Each image should be skipped while the records are restated word for word.
Start of Block
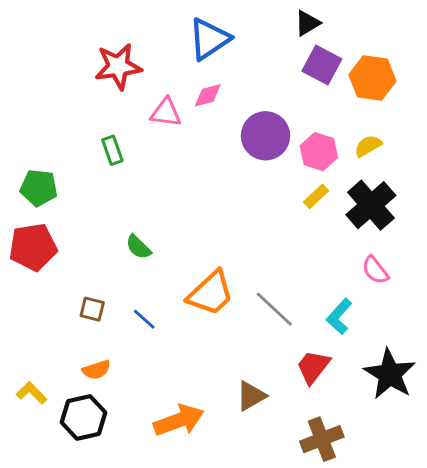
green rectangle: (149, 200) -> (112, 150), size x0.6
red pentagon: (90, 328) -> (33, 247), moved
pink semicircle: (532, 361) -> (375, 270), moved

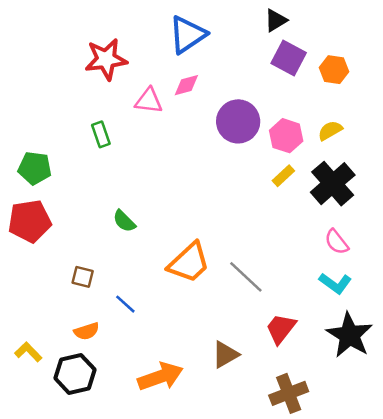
orange hexagon: (372, 78) -> (334, 70), size x0.7
cyan L-shape: (339, 316) -> (335, 283), moved, turned -96
blue line: (144, 319) -> (125, 304), moved

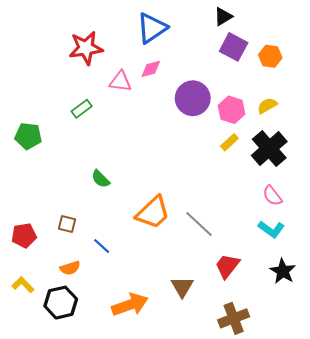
green rectangle: (101, 134) -> (82, 109), turned 72
red pentagon: (30, 221) -> (24, 236), moved, size x0.7
black star: (350, 335) -> (283, 271), size x0.7
brown triangle: (225, 355) -> (182, 287), turned -30

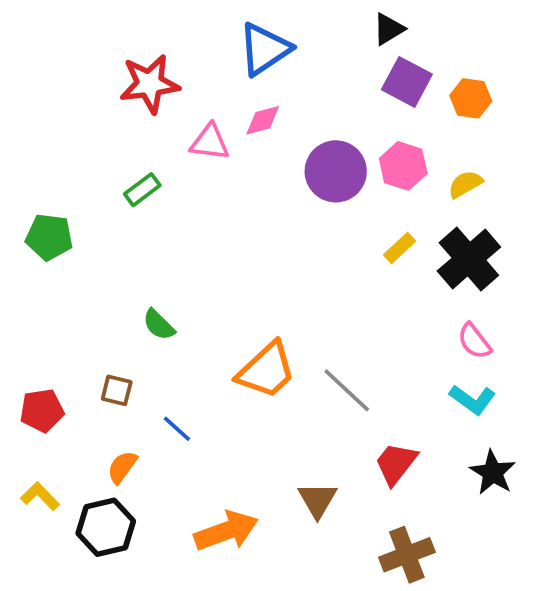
pink hexagon: (231, 110) -> (403, 166), moved
green semicircle: (101, 179) -> (159, 325), moved
orange semicircle: (70, 268) -> (122, 467), turned 144

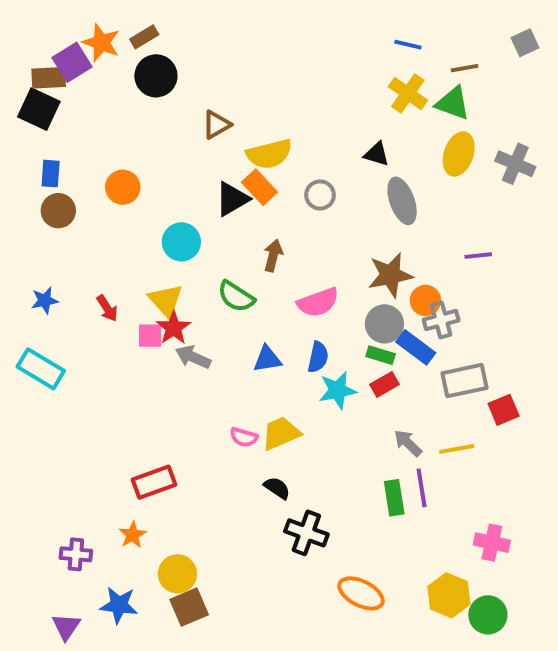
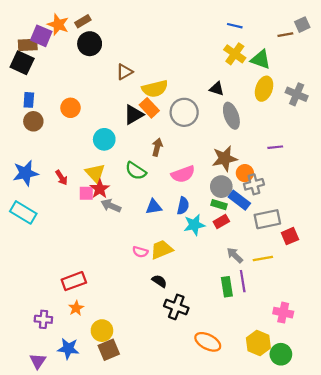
purple square: (72, 62) -> (41, 36), turned -35
brown line: (465, 68) -> (285, 35), moved
gray circle: (320, 195) -> (184, 112), size x1.6
blue star: (45, 300) -> (25, 173), size x1.6
red rectangle: (154, 482) -> (74, 281), moved

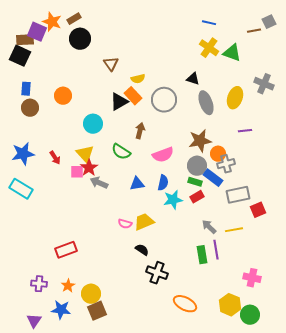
brown triangle: (124, 72) -> (111, 64), turned -35
yellow semicircle: (155, 89) -> (138, 79), size x0.6
yellow ellipse: (264, 89) -> (235, 98), moved
orange star: (76, 308) -> (68, 286), moved

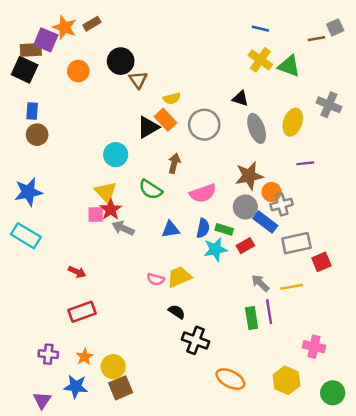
black circle: (80, 39) -> (121, 61), moved
orange circle: (63, 96) -> (78, 71), moved
red arrow: (55, 158) -> (77, 272), moved, turned -32
green rectangle: (195, 182) -> (224, 229), moved
green circle: (250, 315) -> (333, 393), moved

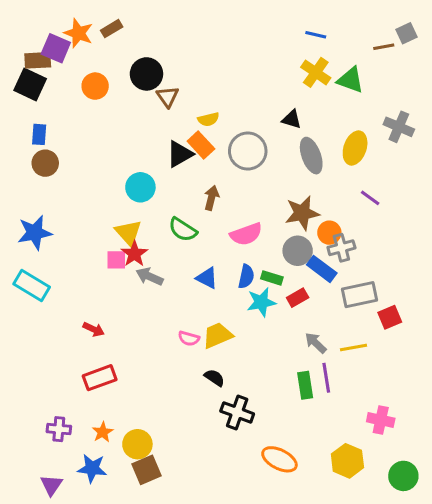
purple line: (305, 163) -> (370, 198), turned 42
blue triangle: (171, 229) -> (207, 278), turned 36

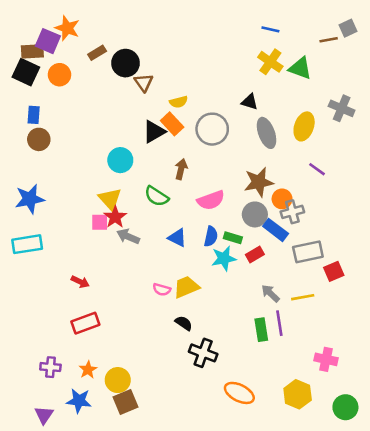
brown rectangle: (112, 29) -> (97, 53), moved
orange circle: (95, 86) -> (60, 75), moved
cyan rectangle: (32, 286) -> (27, 244), turned -40

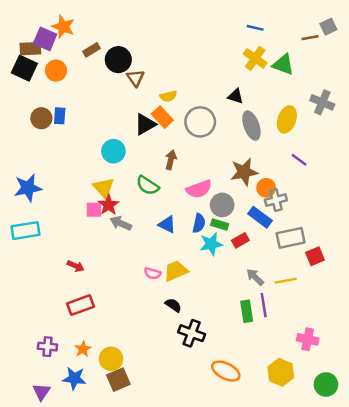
blue rectangle: (34, 115) -> (60, 116), moved
brown circle: (39, 139) -> (41, 118), moved
gray circle: (255, 214) -> (222, 205), moved

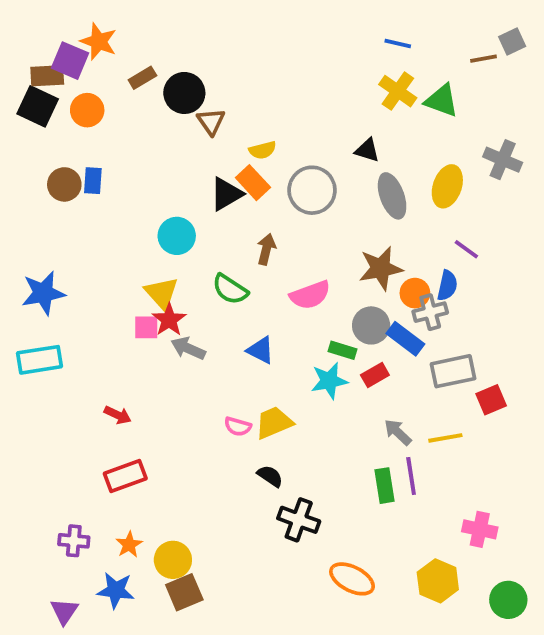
gray circle: (222, 205) -> (371, 325), moved
blue semicircle: (199, 223) -> (447, 285), moved

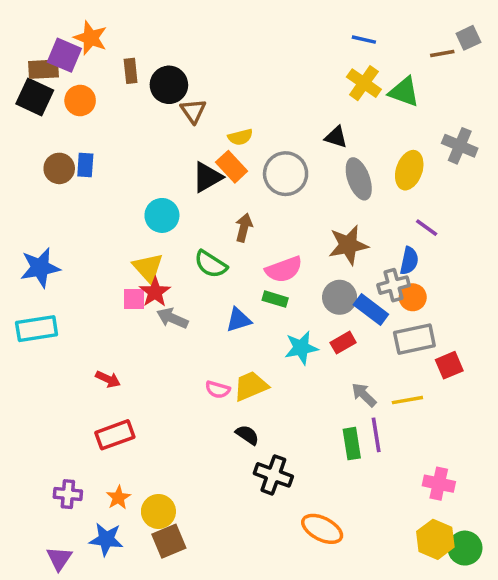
brown rectangle: (142, 78) -> (131, 71), turned -65
orange circle: (415, 293) -> (413, 297), moved
blue triangle: (261, 350) -> (239, 320), turned -44
green rectangle: (343, 350) -> (275, 299), moved
yellow hexagon: (438, 581) -> (435, 539), moved

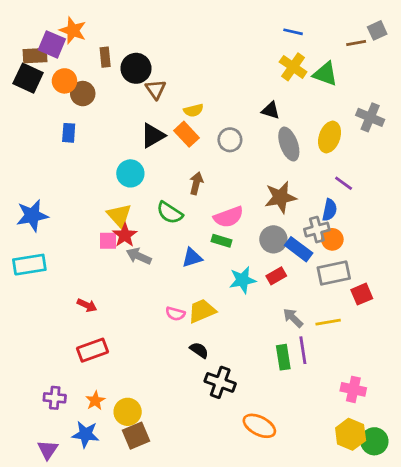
brown circle: (59, 168) -> (83, 94), moved
gray circle: (286, 174) -> (230, 140), size x0.7
black triangle: (207, 177) -> (153, 136), moved

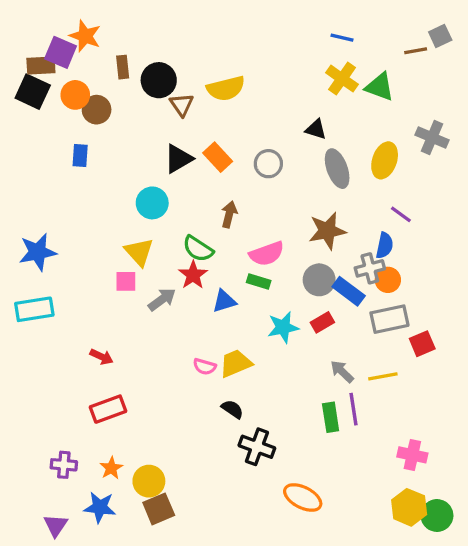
yellow semicircle: (193, 110) -> (226, 88), moved, size x1.6
red star: (125, 235) -> (193, 275), moved
gray arrow: (139, 256) -> (162, 299), turned 120

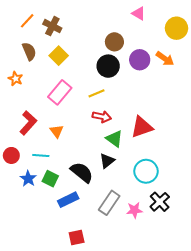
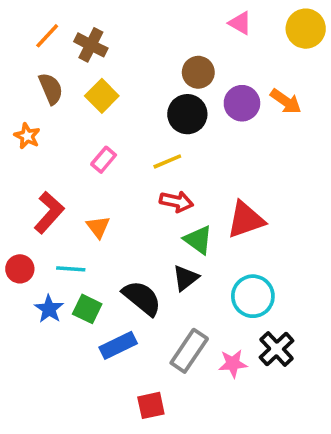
yellow circle: (177, 28) -> (306, 29), moved
pink rectangle: (60, 92) -> (104, 160), size x0.6
red square: (77, 238) -> (151, 405), moved

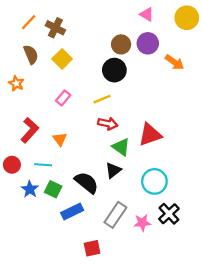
purple circle: (242, 103) -> (148, 43), moved

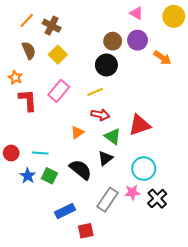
pink rectangle: (63, 98) -> (59, 91), size x1.5
red L-shape: (30, 130) -> (28, 100), moved, turned -45
orange triangle: (60, 139) -> (77, 132), moved, turned 32
blue rectangle: (72, 212) -> (65, 211), moved
pink star: (142, 223) -> (132, 192), moved

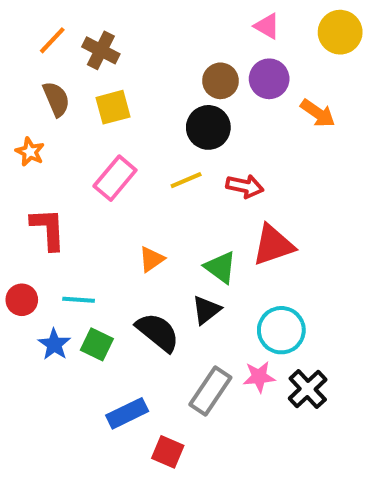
yellow square: (58, 55) -> (113, 107), turned 30
red L-shape: (28, 100) -> (48, 229), moved
red arrow: (100, 115) -> (245, 186), moved
red square: (86, 231) -> (168, 452), turned 35

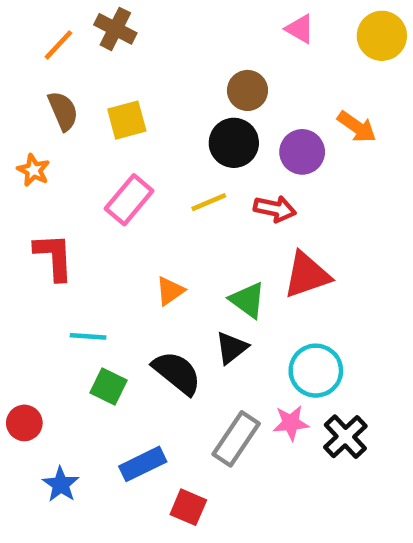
brown cross: (101, 50) -> (115, 29), moved
purple circle: (269, 79) -> (302, 152), moved
red circle: (22, 300) -> (24, 423), moved
blue star: (54, 344) -> (61, 484), moved

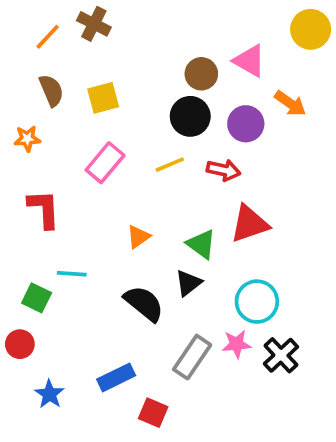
pink triangle: (300, 29) -> (249, 61), moved, size x1.4
orange star: (33, 170) -> (27, 139), turned -30
green square: (109, 387) -> (37, 298), moved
End of Block
- Response box
green rectangle: (149, 200) -> (112, 150), size x0.6
red pentagon: (90, 328) -> (33, 247), moved
pink semicircle: (532, 361) -> (375, 270), moved

orange hexagon: (372, 78) -> (334, 70), size x0.7
cyan L-shape: (339, 316) -> (335, 283), moved, turned -96
blue line: (144, 319) -> (125, 304), moved

green rectangle: (101, 134) -> (82, 109), turned 72
red pentagon: (30, 221) -> (24, 236), moved, size x0.7
black star: (350, 335) -> (283, 271), size x0.7
brown triangle: (225, 355) -> (182, 287), turned -30

pink hexagon: (231, 110) -> (403, 166), moved
green semicircle: (101, 179) -> (159, 325), moved
orange semicircle: (70, 268) -> (122, 467), turned 144

purple square: (72, 62) -> (41, 36), turned -35
brown line: (465, 68) -> (285, 35), moved
gray circle: (320, 195) -> (184, 112), size x1.6
blue star: (45, 300) -> (25, 173), size x1.6
red rectangle: (154, 482) -> (74, 281), moved

brown triangle: (124, 72) -> (111, 64), turned -35
yellow semicircle: (155, 89) -> (138, 79), size x0.6
yellow ellipse: (264, 89) -> (235, 98), moved
orange star: (76, 308) -> (68, 286), moved

black circle: (80, 39) -> (121, 61), moved
orange circle: (63, 96) -> (78, 71), moved
red arrow: (55, 158) -> (77, 272), moved, turned -32
green rectangle: (195, 182) -> (224, 229), moved
green circle: (250, 315) -> (333, 393), moved

purple line: (305, 163) -> (370, 198), turned 42
blue triangle: (171, 229) -> (207, 278), turned 36

brown rectangle: (112, 29) -> (97, 53), moved
orange circle: (95, 86) -> (60, 75), moved
cyan rectangle: (32, 286) -> (27, 244), turned -40

blue rectangle: (34, 115) -> (60, 116), moved
brown circle: (39, 139) -> (41, 118), moved
gray circle: (255, 214) -> (222, 205), moved

gray circle: (222, 205) -> (371, 325), moved
blue semicircle: (199, 223) -> (447, 285), moved

brown rectangle: (142, 78) -> (131, 71), turned -65
orange circle: (415, 293) -> (413, 297), moved
blue triangle: (261, 350) -> (239, 320), turned -44
green rectangle: (343, 350) -> (275, 299), moved
yellow hexagon: (438, 581) -> (435, 539), moved

brown circle: (59, 168) -> (83, 94), moved
gray circle: (286, 174) -> (230, 140), size x0.7
black triangle: (207, 177) -> (153, 136), moved

yellow semicircle: (193, 110) -> (226, 88), moved, size x1.6
red star: (125, 235) -> (193, 275), moved
gray arrow: (139, 256) -> (162, 299), turned 120

yellow circle: (177, 28) -> (306, 29), moved
pink rectangle: (60, 92) -> (104, 160), size x0.6
red square: (77, 238) -> (151, 405), moved

purple circle: (242, 103) -> (148, 43), moved

pink rectangle: (63, 98) -> (59, 91), size x1.5
red L-shape: (30, 130) -> (28, 100), moved, turned -45
orange triangle: (60, 139) -> (77, 132), moved, turned 32
blue rectangle: (72, 212) -> (65, 211), moved
pink star: (142, 223) -> (132, 192), moved

yellow square: (58, 55) -> (113, 107), turned 30
red L-shape: (28, 100) -> (48, 229), moved
red arrow: (100, 115) -> (245, 186), moved
red square: (86, 231) -> (168, 452), turned 35

brown cross: (101, 50) -> (115, 29), moved
purple circle: (269, 79) -> (302, 152), moved
red circle: (22, 300) -> (24, 423), moved
blue star: (54, 344) -> (61, 484), moved

pink triangle: (300, 29) -> (249, 61), moved, size x1.4
orange star: (33, 170) -> (27, 139), turned -30
green square: (109, 387) -> (37, 298), moved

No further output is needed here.